An image-free, exact copy of the records below is required.

▸ **Dataset**
•••
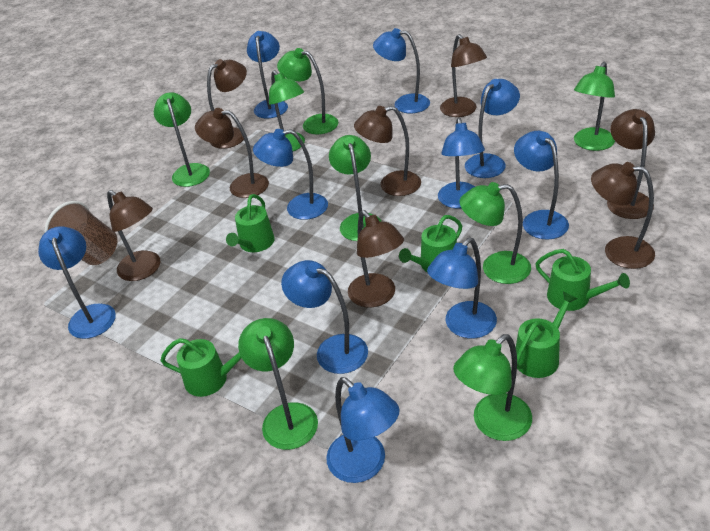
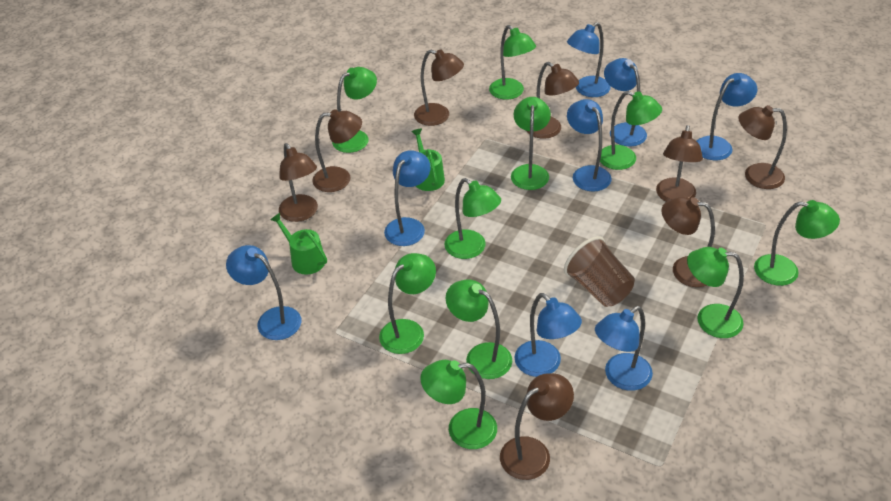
blue lamp: 10 -> 8
green lamp: 8 -> 10
green watering can: 5 -> 2

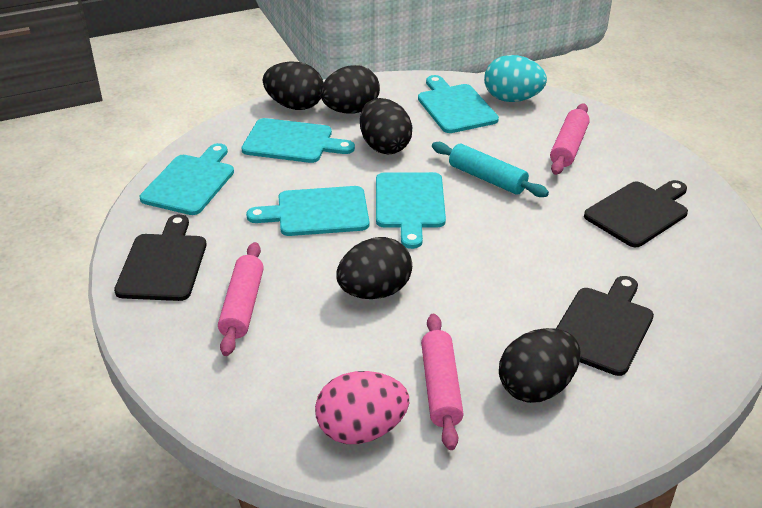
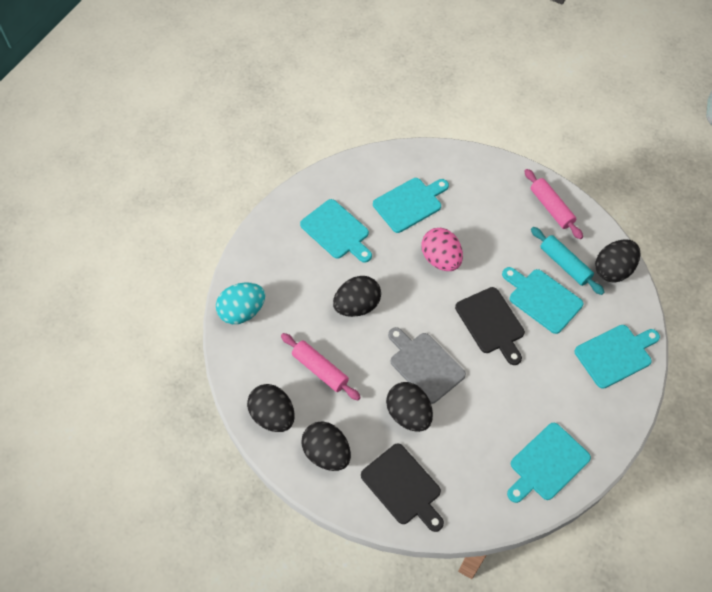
black cutting board: 3 -> 2
grey cutting board: 0 -> 1
pink rolling pin: 3 -> 2

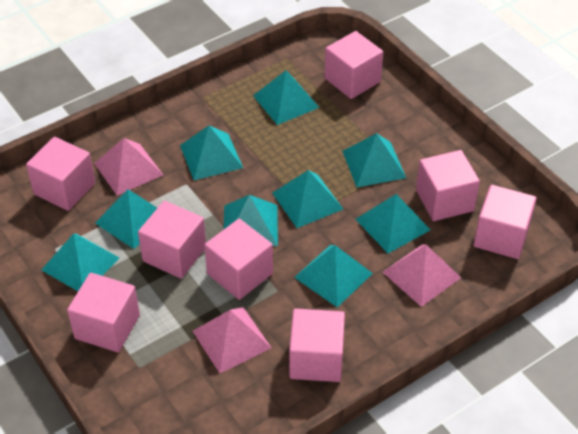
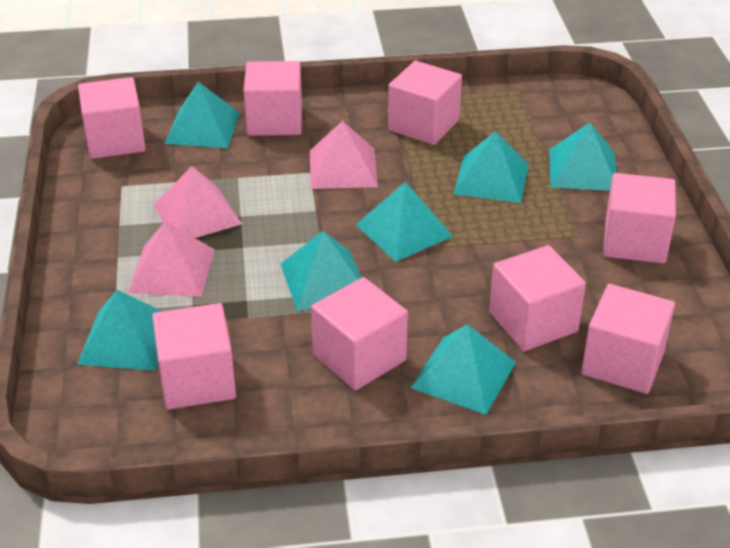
turquoise pyramid: 9 -> 7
•••
▸ **Answer below**
blue lamp: 10 -> 8
green lamp: 8 -> 10
green watering can: 5 -> 2

black cutting board: 3 -> 2
grey cutting board: 0 -> 1
pink rolling pin: 3 -> 2

turquoise pyramid: 9 -> 7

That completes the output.